**What is expected**. Please retype, unchanged, each line from the top of the material below through the line where "D3: diode 1N4148 (A SIG, K VX) -> none" appears.

**Records shown**.
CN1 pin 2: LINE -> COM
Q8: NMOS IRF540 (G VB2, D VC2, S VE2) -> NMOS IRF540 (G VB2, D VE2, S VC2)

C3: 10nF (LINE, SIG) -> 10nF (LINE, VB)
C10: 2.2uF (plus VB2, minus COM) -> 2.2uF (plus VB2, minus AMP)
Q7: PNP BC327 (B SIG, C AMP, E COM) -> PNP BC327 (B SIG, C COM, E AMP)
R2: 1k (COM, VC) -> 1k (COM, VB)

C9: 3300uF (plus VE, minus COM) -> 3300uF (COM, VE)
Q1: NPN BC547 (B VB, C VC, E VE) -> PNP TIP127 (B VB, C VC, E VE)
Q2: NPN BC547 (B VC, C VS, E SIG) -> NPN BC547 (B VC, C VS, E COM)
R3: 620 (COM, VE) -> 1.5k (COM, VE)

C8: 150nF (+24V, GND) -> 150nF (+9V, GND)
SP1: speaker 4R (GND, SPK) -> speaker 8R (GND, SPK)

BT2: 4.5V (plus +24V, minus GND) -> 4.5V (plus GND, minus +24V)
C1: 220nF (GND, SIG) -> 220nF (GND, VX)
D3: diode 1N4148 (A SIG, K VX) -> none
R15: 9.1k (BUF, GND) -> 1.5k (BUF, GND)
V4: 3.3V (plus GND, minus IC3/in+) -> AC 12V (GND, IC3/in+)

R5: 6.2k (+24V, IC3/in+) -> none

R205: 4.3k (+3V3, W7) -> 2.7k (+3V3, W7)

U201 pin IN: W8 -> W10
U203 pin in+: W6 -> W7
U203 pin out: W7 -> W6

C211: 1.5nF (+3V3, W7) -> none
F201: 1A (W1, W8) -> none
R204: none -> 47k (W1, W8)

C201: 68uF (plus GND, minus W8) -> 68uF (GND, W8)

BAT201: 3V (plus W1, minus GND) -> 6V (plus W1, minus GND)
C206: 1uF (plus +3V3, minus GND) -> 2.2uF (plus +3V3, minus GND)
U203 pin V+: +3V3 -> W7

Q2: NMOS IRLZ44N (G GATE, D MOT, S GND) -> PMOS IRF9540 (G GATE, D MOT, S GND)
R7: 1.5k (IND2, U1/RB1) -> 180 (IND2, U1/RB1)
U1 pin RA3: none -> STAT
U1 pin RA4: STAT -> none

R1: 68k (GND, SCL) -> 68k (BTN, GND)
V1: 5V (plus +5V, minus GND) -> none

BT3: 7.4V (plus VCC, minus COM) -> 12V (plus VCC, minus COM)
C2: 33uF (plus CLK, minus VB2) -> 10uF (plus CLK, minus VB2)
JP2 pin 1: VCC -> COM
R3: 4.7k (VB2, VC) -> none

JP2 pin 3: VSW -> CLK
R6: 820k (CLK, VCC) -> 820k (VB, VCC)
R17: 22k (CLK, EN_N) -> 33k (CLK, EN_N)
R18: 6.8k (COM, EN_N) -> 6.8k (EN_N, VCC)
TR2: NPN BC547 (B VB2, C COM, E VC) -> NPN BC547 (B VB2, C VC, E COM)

**Your solution**.
CN1 pin 2: LINE -> COM
Q8: NMOS IRF540 (G VB2, D VC2, S VE2) -> NMOS IRF540 (G VB2, D VE2, S VC2)

C3: 10nF (LINE, SIG) -> 10nF (LINE, VB)
C10: 2.2uF (plus VB2, minus COM) -> 2.2uF (plus VB2, minus AMP)
Q7: PNP BC327 (B SIG, C AMP, E COM) -> PNP BC327 (B SIG, C COM, E AMP)
R2: 1k (COM, VC) -> 1k (COM, VB)

C9: 3300uF (plus VE, minus COM) -> 3300uF (COM, VE)
Q1: NPN BC547 (B VB, C VC, E VE) -> PNP TIP127 (B VB, C VC, E VE)
Q2: NPN BC547 (B VC, C VS, E SIG) -> NPN BC547 (B VC, C VS, E COM)
R3: 620 (COM, VE) -> 1.5k (COM, VE)

C8: 150nF (+24V, GND) -> 150nF (+9V, GND)
SP1: speaker 4R (GND, SPK) -> speaker 8R (GND, SPK)

BT2: 4.5V (plus +24V, minus GND) -> 4.5V (plus GND, minus +24V)
C1: 220nF (GND, SIG) -> 220nF (GND, VX)
D3: diode 1N4148 (A SIG, K VX) -> none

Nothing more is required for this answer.